Edit difference data:
◇ ◇ ◇ ◇ ◇ ◇ ◇
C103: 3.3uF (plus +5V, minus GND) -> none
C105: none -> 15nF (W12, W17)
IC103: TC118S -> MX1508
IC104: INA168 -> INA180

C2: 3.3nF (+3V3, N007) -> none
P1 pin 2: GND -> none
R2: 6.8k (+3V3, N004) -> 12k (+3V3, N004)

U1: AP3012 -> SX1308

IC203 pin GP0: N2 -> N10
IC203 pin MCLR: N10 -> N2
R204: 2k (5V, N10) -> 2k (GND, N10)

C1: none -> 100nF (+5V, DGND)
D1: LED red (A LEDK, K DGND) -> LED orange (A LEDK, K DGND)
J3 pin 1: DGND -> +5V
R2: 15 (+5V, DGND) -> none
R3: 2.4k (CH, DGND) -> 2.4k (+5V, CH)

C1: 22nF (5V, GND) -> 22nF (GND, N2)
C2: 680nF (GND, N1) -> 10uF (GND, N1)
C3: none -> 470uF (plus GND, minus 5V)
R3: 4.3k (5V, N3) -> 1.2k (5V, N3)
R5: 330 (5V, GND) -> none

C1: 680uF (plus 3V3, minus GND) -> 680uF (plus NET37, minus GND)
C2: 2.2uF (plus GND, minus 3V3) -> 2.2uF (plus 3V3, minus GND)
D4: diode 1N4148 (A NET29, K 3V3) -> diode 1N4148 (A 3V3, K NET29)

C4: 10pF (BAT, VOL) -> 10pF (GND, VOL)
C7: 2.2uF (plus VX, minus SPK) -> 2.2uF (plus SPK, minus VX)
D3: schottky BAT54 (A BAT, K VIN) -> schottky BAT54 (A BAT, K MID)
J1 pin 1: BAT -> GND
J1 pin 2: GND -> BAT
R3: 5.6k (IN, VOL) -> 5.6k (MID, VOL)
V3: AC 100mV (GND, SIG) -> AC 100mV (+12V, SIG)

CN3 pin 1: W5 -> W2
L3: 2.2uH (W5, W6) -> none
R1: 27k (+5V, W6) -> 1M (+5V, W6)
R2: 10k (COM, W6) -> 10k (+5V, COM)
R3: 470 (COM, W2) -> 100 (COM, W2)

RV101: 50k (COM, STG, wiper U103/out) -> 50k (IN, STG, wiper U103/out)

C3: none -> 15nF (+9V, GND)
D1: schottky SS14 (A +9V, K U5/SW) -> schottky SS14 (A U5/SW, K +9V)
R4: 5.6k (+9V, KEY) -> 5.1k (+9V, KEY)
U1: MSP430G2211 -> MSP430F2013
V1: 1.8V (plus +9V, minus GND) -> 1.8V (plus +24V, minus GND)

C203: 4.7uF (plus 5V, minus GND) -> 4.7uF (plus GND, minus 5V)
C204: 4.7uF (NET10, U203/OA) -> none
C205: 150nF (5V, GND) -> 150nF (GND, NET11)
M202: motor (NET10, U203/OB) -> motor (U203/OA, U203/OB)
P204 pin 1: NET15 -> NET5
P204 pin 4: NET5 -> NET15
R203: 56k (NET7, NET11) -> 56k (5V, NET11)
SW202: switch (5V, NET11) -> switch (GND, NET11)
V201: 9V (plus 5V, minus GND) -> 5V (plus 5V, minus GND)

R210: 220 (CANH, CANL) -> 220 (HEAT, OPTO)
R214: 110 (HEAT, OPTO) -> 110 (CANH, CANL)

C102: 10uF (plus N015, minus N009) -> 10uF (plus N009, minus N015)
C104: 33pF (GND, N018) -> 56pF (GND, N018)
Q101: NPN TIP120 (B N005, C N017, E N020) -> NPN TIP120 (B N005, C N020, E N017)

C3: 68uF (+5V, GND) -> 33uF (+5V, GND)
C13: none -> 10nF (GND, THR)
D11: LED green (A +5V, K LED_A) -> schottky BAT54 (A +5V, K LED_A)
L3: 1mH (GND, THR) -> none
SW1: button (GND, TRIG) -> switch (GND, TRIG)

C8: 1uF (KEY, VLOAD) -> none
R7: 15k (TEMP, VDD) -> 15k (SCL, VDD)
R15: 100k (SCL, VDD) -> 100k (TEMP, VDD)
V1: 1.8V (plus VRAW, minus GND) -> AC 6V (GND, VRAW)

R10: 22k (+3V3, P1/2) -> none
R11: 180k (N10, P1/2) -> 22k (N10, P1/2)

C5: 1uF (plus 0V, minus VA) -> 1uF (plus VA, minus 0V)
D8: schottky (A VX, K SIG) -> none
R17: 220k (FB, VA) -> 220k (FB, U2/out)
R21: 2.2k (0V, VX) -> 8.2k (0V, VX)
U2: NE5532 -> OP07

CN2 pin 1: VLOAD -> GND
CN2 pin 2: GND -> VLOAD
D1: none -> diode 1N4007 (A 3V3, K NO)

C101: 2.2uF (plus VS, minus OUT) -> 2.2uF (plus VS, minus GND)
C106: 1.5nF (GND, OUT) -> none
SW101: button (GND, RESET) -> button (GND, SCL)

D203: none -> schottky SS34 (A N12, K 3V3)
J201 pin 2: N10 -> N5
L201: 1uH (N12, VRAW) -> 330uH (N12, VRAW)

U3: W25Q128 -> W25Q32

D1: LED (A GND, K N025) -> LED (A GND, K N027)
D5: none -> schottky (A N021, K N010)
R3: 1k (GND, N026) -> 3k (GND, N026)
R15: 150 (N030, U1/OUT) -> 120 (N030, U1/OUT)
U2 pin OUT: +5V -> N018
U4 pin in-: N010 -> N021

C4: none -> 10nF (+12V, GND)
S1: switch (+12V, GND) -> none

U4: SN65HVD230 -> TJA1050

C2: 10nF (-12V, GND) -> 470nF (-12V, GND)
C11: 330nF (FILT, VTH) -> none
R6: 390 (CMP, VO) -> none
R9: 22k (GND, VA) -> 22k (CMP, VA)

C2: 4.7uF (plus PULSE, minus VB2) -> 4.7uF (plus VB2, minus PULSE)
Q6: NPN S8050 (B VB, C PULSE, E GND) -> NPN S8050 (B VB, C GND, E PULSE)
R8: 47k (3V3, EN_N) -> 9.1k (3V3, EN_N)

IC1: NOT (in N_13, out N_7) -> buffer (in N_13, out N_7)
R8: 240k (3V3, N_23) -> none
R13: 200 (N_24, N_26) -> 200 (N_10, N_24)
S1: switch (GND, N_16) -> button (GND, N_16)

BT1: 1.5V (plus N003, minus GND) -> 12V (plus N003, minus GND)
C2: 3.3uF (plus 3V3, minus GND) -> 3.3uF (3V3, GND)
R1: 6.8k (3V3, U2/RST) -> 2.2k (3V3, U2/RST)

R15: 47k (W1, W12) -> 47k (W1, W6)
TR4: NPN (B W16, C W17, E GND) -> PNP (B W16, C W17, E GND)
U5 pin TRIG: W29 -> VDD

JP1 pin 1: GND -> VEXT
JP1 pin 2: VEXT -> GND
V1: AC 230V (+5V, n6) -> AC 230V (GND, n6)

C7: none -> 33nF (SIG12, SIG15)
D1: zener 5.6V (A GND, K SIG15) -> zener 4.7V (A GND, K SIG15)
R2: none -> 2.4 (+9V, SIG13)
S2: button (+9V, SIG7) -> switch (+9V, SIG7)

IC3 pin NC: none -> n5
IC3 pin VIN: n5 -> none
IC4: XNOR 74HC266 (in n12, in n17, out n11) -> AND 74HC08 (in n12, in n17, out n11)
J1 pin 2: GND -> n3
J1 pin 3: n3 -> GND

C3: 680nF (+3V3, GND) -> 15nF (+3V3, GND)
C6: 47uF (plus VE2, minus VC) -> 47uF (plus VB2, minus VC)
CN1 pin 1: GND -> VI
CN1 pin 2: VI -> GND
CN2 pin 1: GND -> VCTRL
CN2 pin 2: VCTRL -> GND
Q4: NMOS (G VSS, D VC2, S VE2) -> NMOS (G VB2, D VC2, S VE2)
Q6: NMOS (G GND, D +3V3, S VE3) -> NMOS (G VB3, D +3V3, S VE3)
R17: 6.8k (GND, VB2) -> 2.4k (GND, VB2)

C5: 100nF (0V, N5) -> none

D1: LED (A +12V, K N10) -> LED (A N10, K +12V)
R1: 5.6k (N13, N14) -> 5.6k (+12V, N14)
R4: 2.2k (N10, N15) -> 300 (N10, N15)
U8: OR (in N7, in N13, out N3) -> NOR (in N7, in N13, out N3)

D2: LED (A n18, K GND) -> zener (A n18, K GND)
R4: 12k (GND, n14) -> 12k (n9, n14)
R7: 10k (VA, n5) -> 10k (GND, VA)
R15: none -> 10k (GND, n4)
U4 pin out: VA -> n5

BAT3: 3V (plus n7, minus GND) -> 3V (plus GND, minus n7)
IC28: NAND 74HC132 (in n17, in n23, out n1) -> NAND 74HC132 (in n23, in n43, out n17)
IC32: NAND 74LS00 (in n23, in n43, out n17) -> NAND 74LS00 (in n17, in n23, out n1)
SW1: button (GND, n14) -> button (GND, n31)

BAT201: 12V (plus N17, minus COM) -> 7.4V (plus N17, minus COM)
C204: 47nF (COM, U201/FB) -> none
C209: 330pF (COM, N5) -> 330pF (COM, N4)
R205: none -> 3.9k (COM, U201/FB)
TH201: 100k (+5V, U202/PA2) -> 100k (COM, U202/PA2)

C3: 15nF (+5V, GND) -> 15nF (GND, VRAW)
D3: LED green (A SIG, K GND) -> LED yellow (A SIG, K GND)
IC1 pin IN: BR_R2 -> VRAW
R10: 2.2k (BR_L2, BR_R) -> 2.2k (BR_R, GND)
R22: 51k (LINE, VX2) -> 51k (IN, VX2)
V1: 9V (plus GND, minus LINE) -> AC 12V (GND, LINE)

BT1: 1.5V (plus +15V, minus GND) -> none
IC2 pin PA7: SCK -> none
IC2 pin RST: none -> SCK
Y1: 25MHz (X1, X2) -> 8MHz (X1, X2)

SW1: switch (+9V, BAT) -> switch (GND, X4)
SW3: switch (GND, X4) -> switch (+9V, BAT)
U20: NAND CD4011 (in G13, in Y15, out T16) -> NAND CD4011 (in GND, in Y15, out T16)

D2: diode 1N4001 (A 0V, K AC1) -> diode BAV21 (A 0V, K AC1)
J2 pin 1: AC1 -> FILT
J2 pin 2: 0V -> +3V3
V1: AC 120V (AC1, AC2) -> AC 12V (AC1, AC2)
◇ ◇ ◇ ◇ ◇ ◇ ◇
*Problem*.
Only the lines above from the one with "D4: diode 1N4148" through the one with "V3: AC 100mV" should be duplicated, character for character.

*Expected answer*.
D4: diode 1N4148 (A NET29, K 3V3) -> diode 1N4148 (A 3V3, K NET29)

C4: 10pF (BAT, VOL) -> 10pF (GND, VOL)
C7: 2.2uF (plus VX, minus SPK) -> 2.2uF (plus SPK, minus VX)
D3: schottky BAT54 (A BAT, K VIN) -> schottky BAT54 (A BAT, K MID)
J1 pin 1: BAT -> GND
J1 pin 2: GND -> BAT
R3: 5.6k (IN, VOL) -> 5.6k (MID, VOL)
V3: AC 100mV (GND, SIG) -> AC 100mV (+12V, SIG)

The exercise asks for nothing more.